Work to be completed
Once the pictures are set aside, transcribe each line of the listing exactly.
+ + + + +
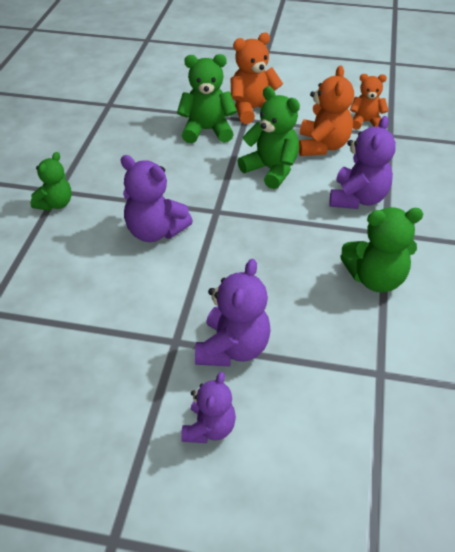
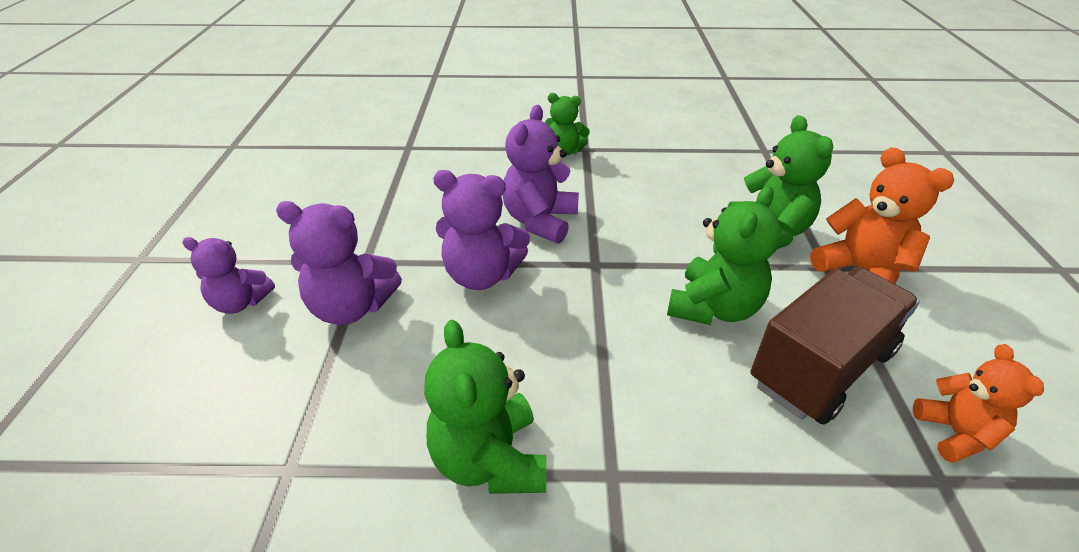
camera: 80 degrees right, 5 degrees down
(322, 146) = (821, 367): orange teddy bear -> brown truck
(358, 198) = (693, 427): purple teddy bear -> purple teddy bear (481, 275)

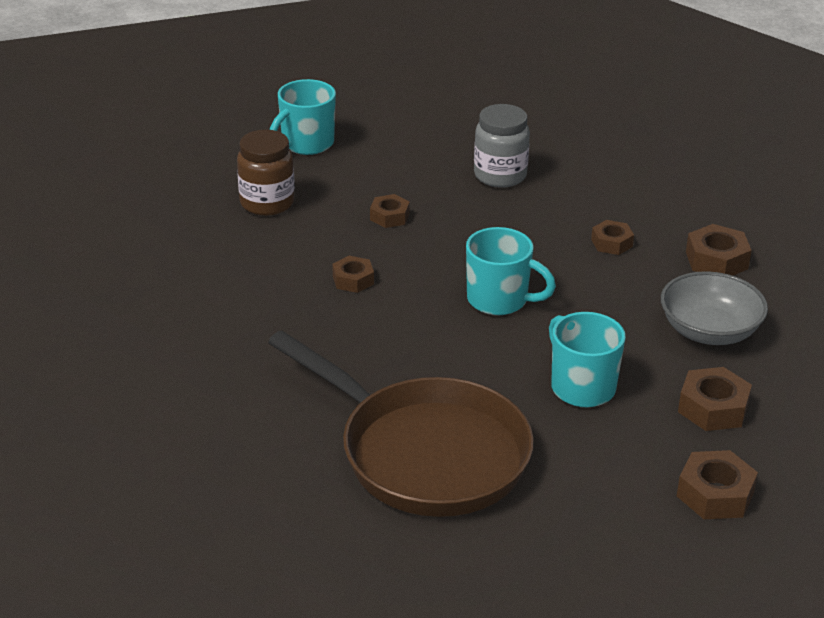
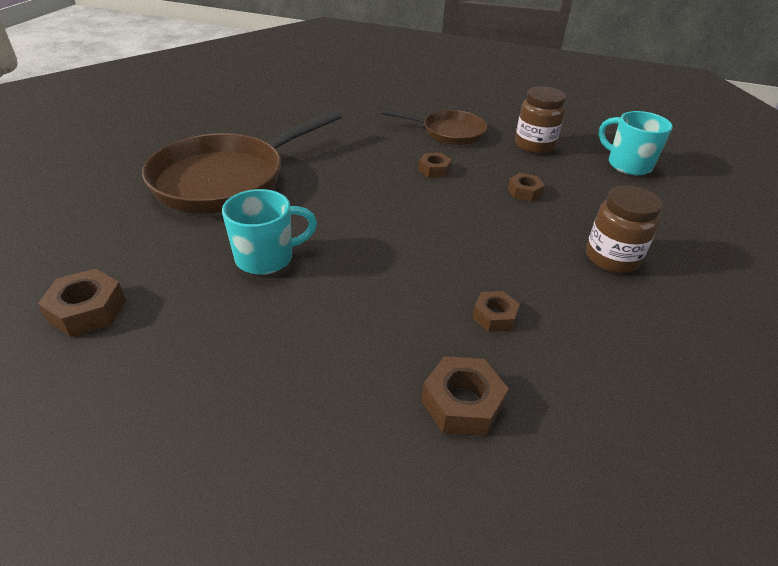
camera: 95 degrees right, 5 degrees up
(241, 269) = (449, 132): none -> brown pan
(499, 300) = (399, 231): turquoise mug -> none
(500, 175) = (611, 258): grey jar -> brown jar
(709, 331) = (322, 362): grey bowl -> none
(713, 408) = (199, 336): brown nut -> none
+ + + + +
The answer
camera: 80 degrees right, 5 degrees down
(322, 146) = (821, 367): orange teddy bear -> brown truck
(358, 198) = (693, 427): purple teddy bear -> purple teddy bear (481, 275)

camera: 95 degrees right, 5 degrees up
(241, 269) = (449, 132): none -> brown pan
(499, 300) = (399, 231): turquoise mug -> none
(500, 175) = (611, 258): grey jar -> brown jar
(709, 331) = (322, 362): grey bowl -> none
(713, 408) = (199, 336): brown nut -> none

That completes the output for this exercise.